▶ [DIRECTIONS] Each line of the data is to be output verbatim, with the images removed.

▶ [GIVEN MATERIAL]
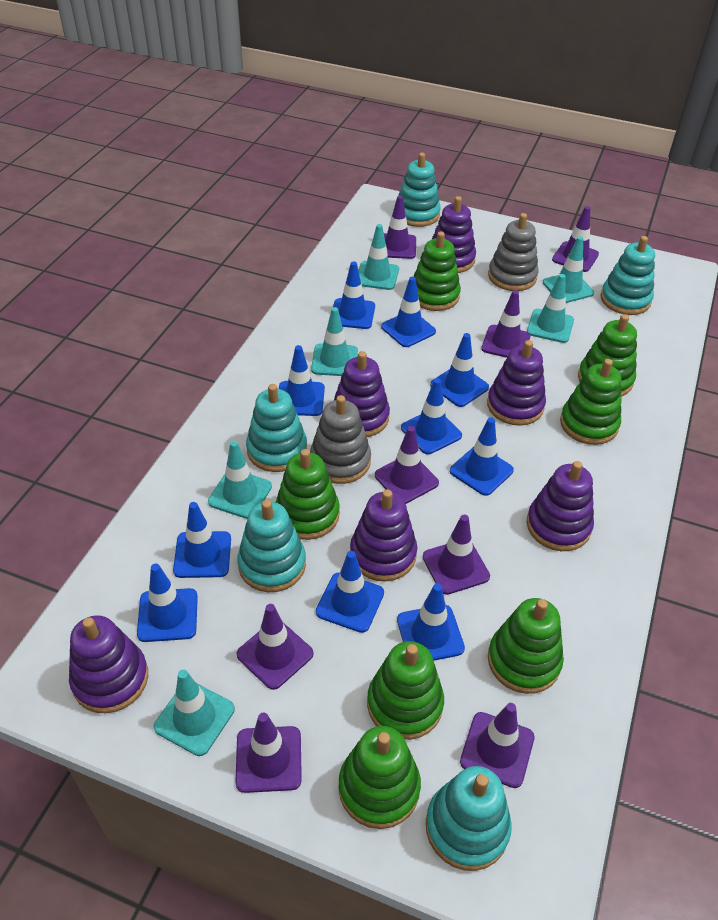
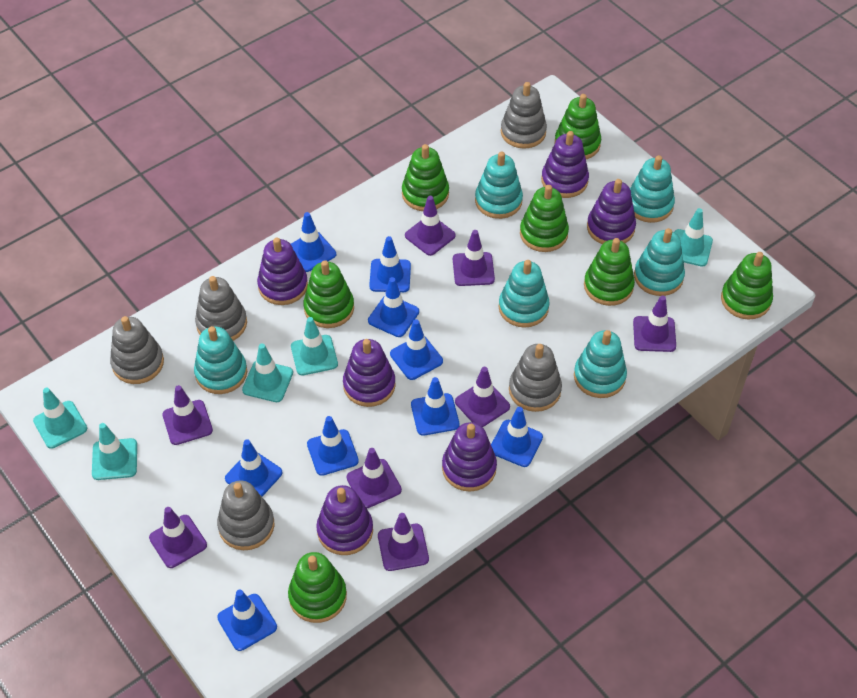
blue traffic cone: 10 -> 9
grey stacking toy: 2 -> 5
turquoise stacking toy: 5 -> 6
turquoise traffic cone: 6 -> 5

▶ [ANSWER BELOW]
blue traffic cone: 10 -> 9
grey stacking toy: 2 -> 5
turquoise stacking toy: 5 -> 6
turquoise traffic cone: 6 -> 5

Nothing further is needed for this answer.